Records contained in a dataset
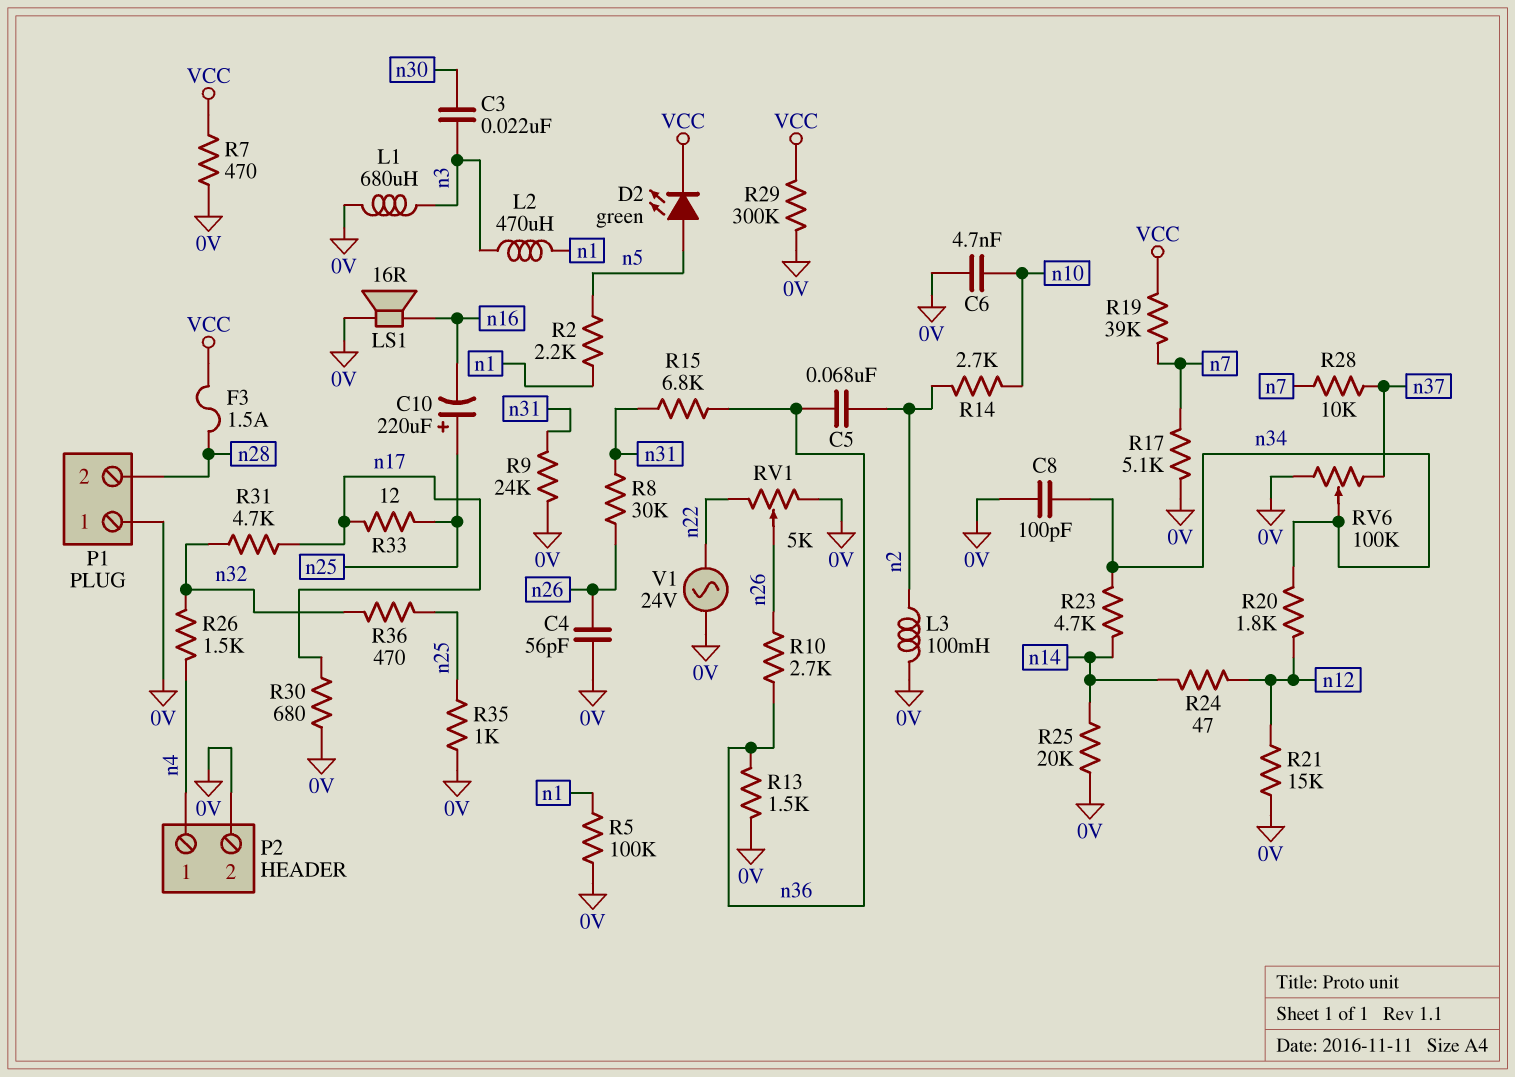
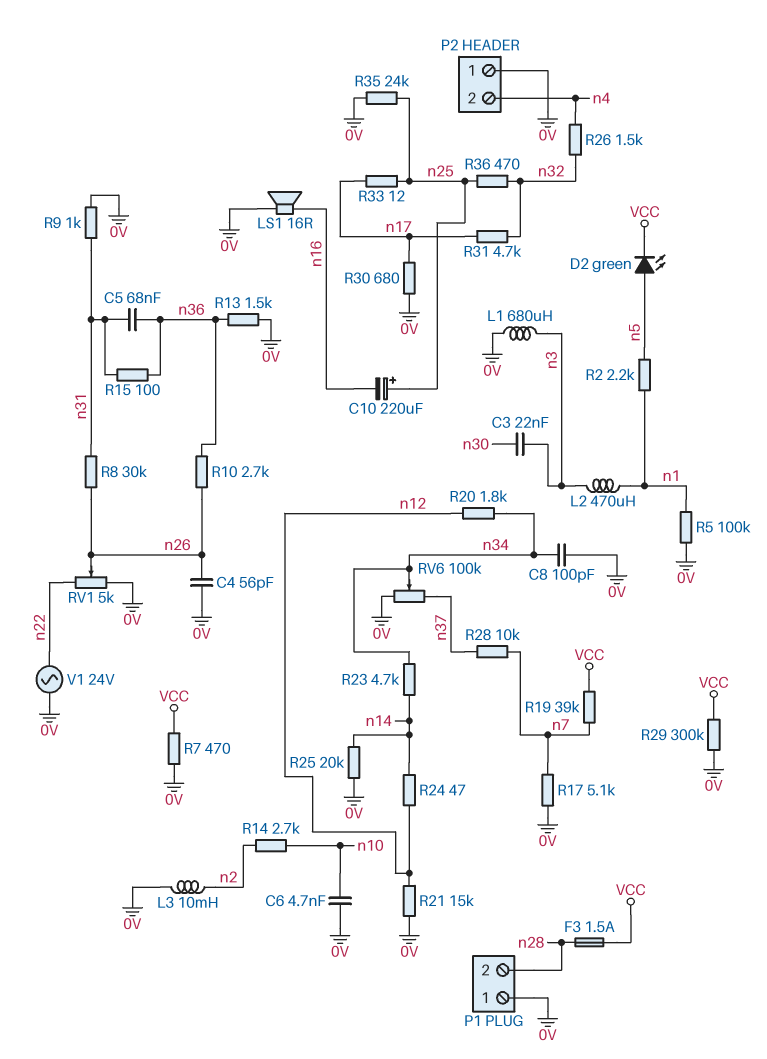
C5: 68nF (n2, n36) -> 68nF (n31, n36)
L3: 100mH (0V, n2) -> 10mH (0V, n2)
P2 pin 1: n4 -> 0V
P2 pin 2: 0V -> n4
R9: 24k (0V, n31) -> 1k (0V, n31)
R15: 6.8k (n31, n36) -> 100 (n31, n36)
R35: 1k (0V, n25) -> 24k (0V, n25)

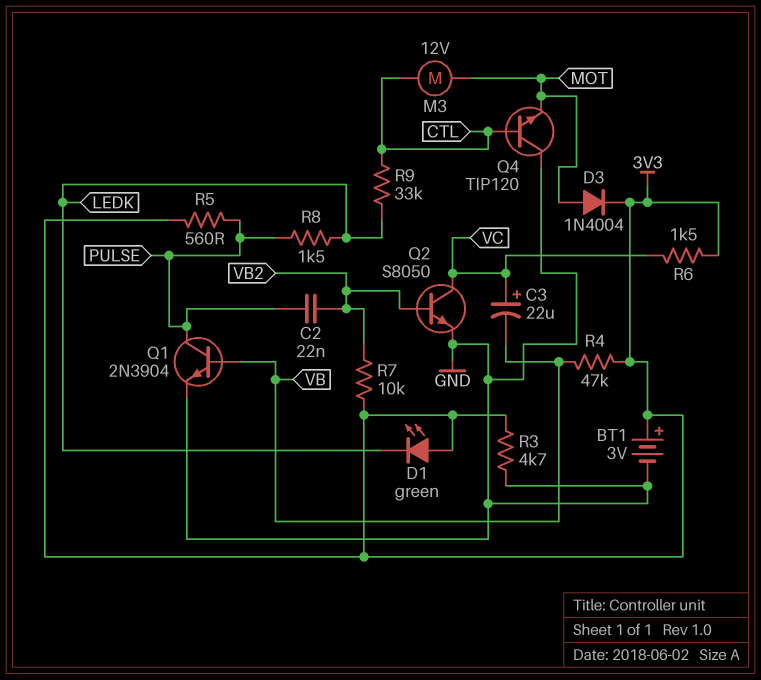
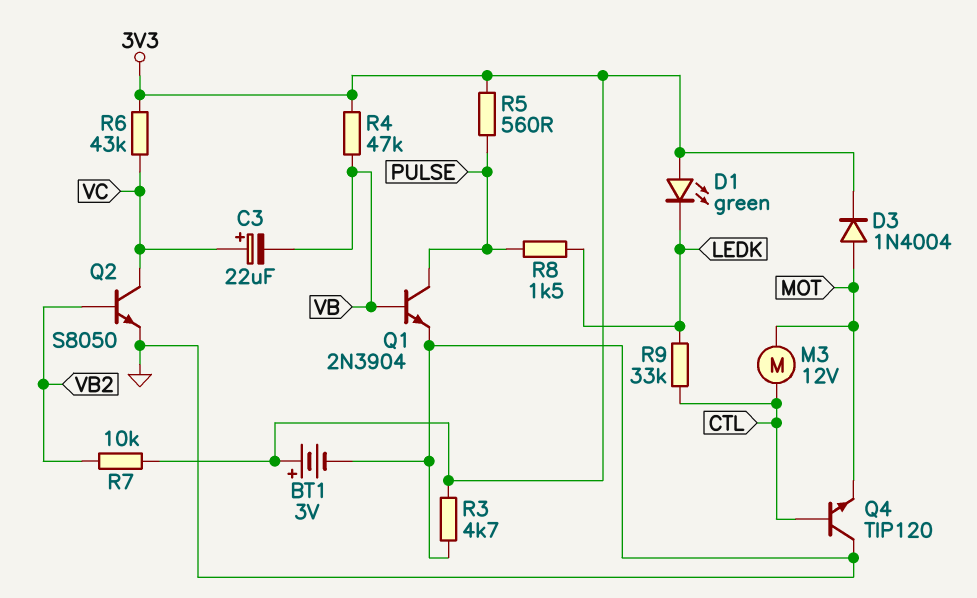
C2: 22nF (PULSE, VB2) -> none
R6: 1.5k (3V3, VC) -> 43k (3V3, VC)

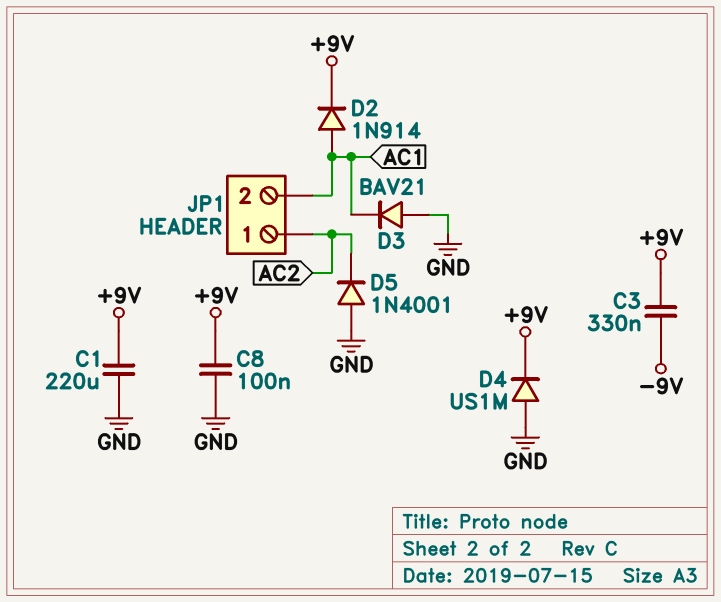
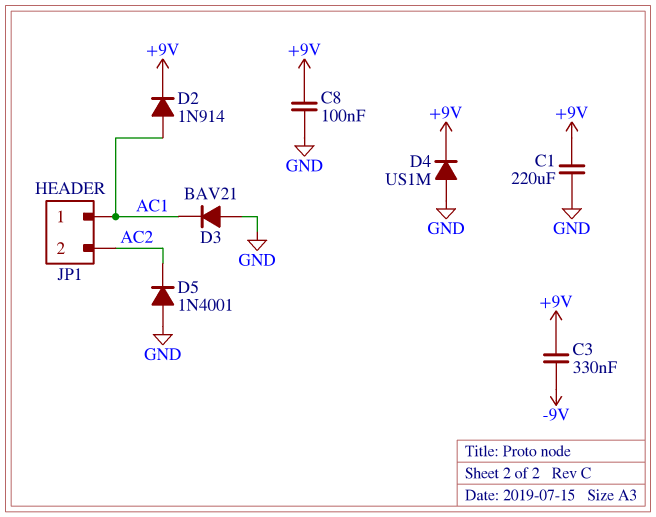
JP1 pin 1: AC2 -> AC1
JP1 pin 2: AC1 -> AC2

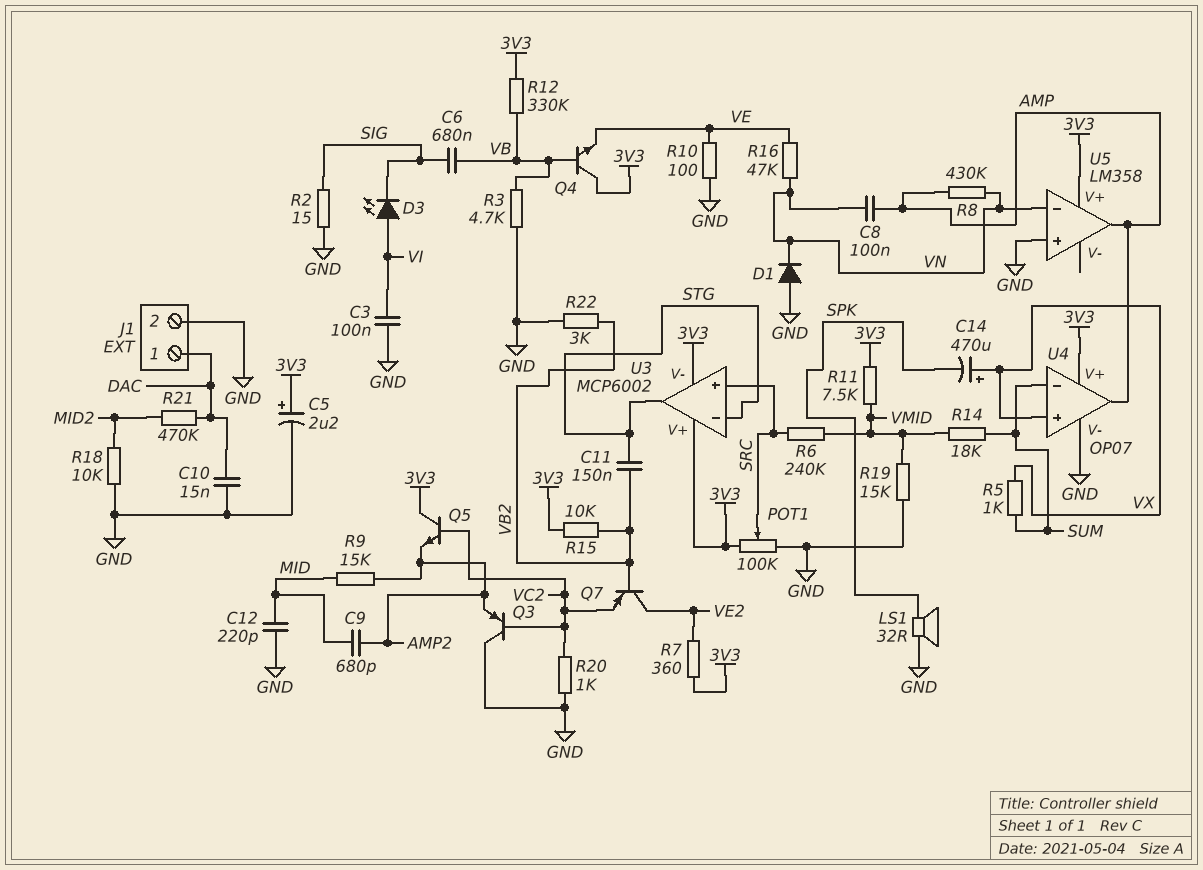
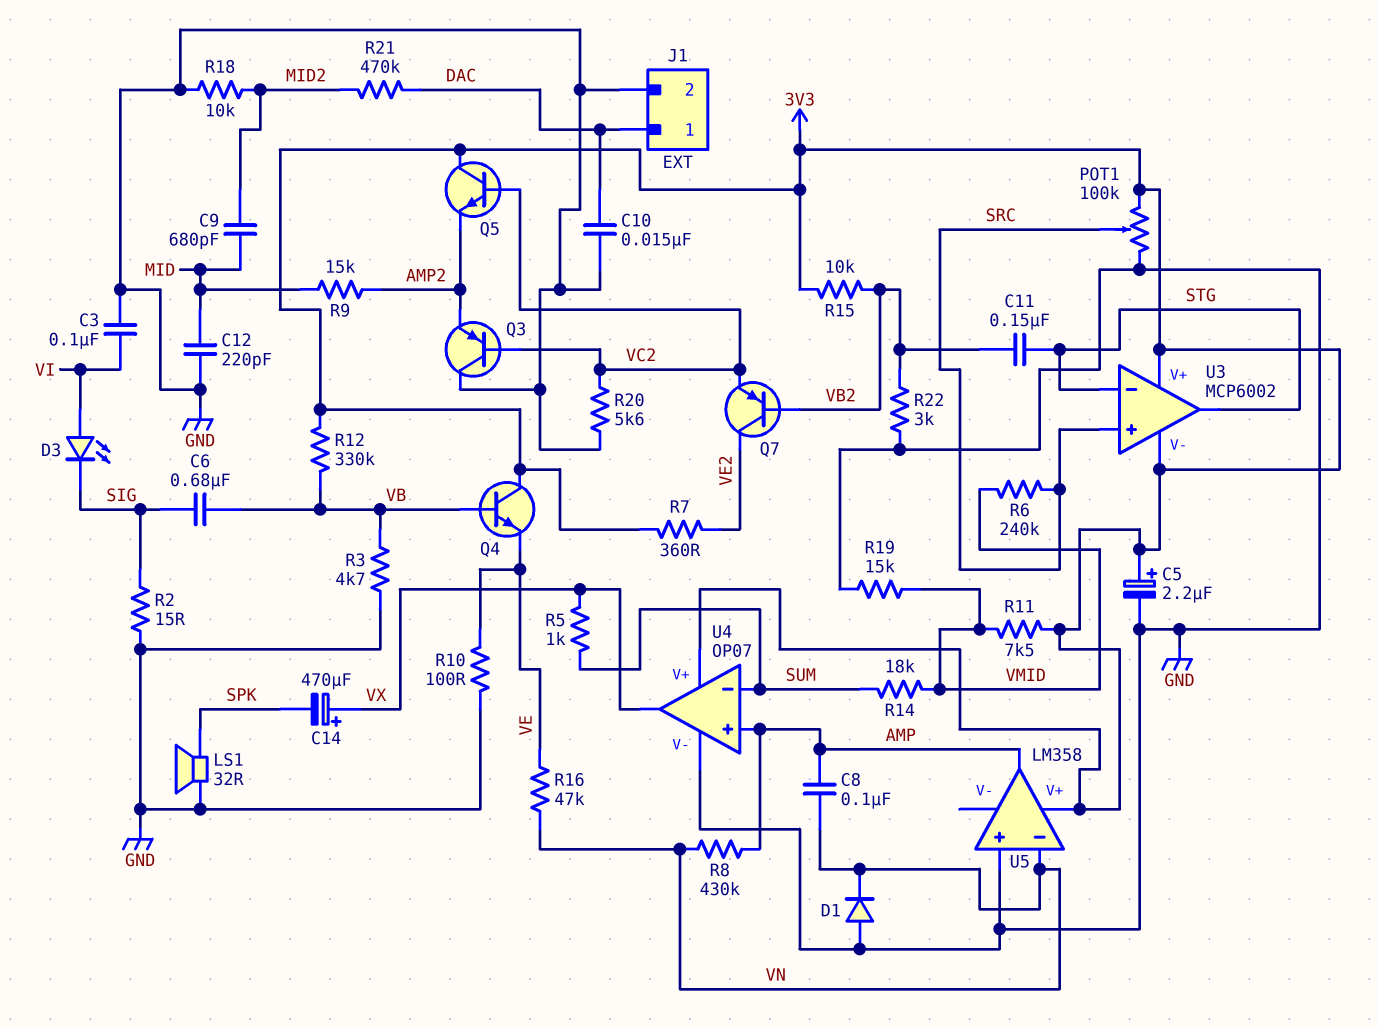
C9: 680pF (AMP2, MID) -> 680pF (MID, MID2)
R20: 1k (GND, VC2) -> 5.6k (GND, VC2)
U4 pin in+: VX -> AMP
U4 pin out: AMP -> VX

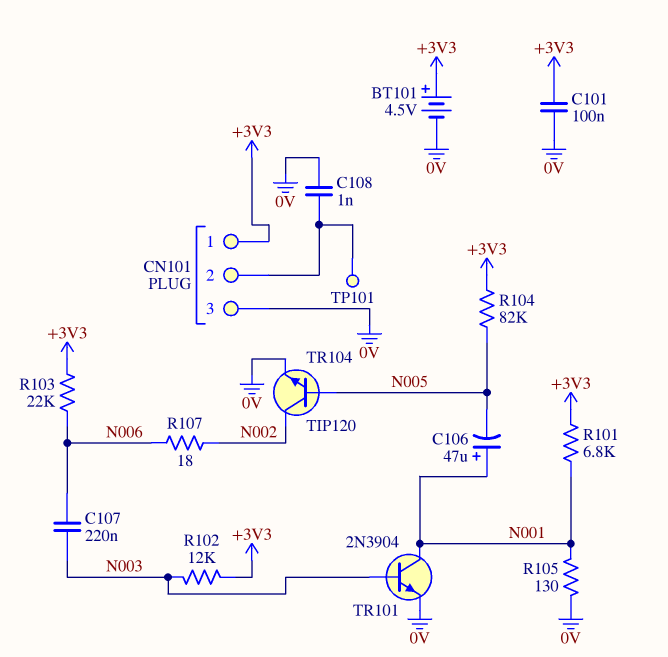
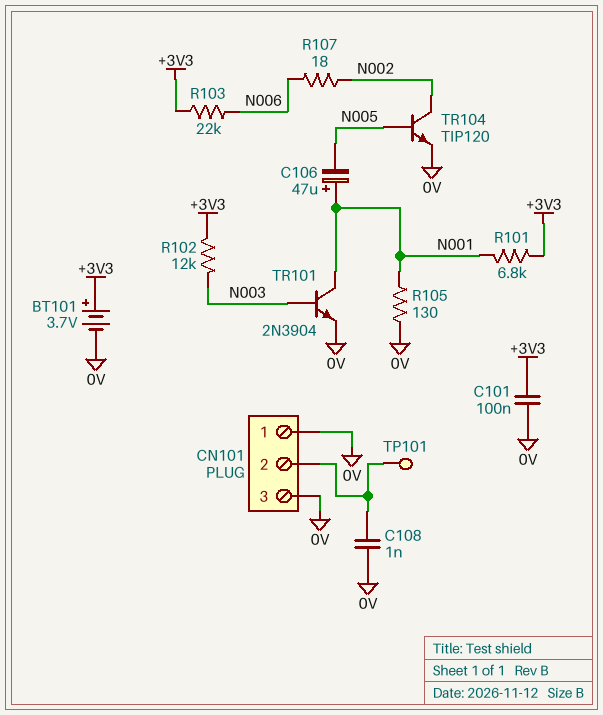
BT101: 4.5V (plus +3V3, minus 0V) -> 3.7V (plus +3V3, minus 0V)
C107: 220nF (N003, N006) -> none
CN101 pin 1: +3V3 -> 0V
R104: 82k (+3V3, N005) -> none

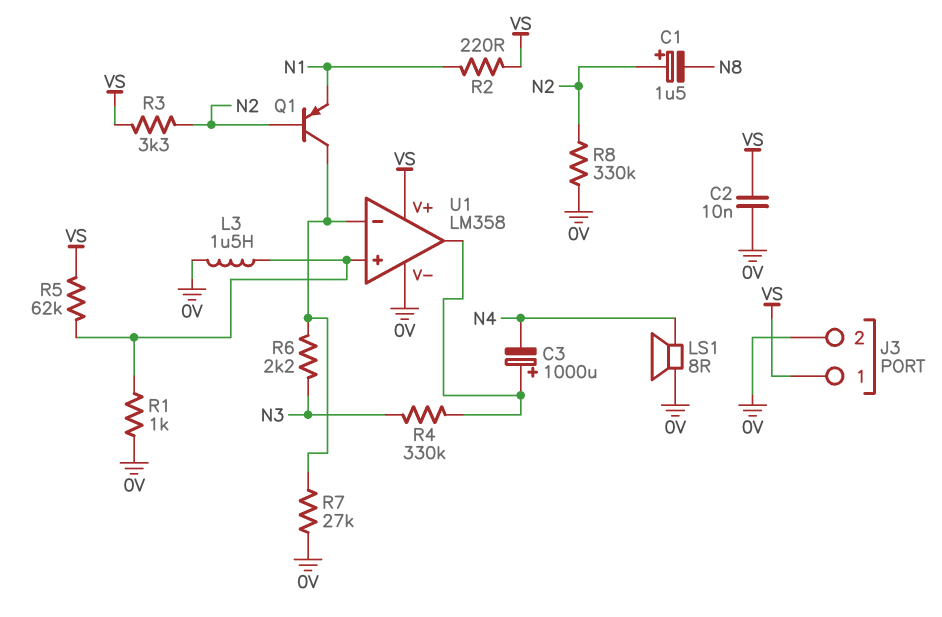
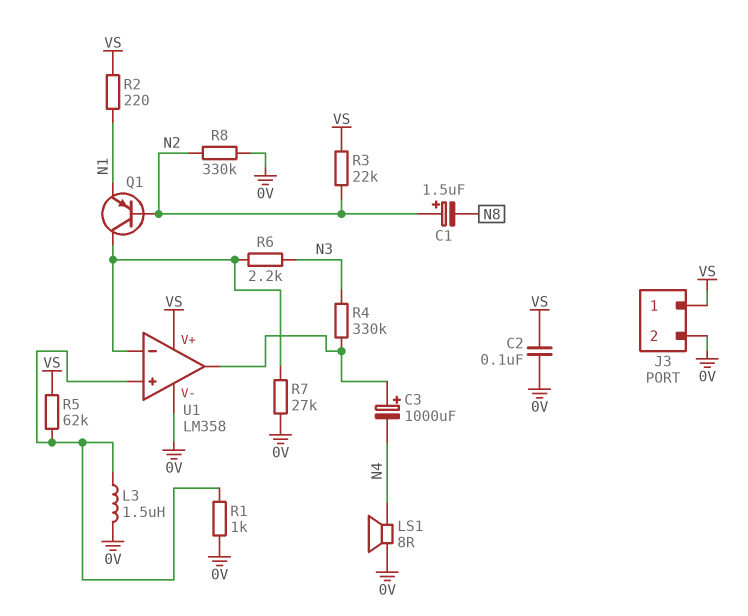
C2: 10nF (0V, VS) -> 100nF (0V, VS)
R3: 3.3k (N2, VS) -> 22k (N2, VS)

▶ **Problem description**
Scan the entries above for the string "none", and copy every line where it turns up.

▶ **Expected output**
C2: 22nF (PULSE, VB2) -> none
C107: 220nF (N003, N006) -> none
R104: 82k (+3V3, N005) -> none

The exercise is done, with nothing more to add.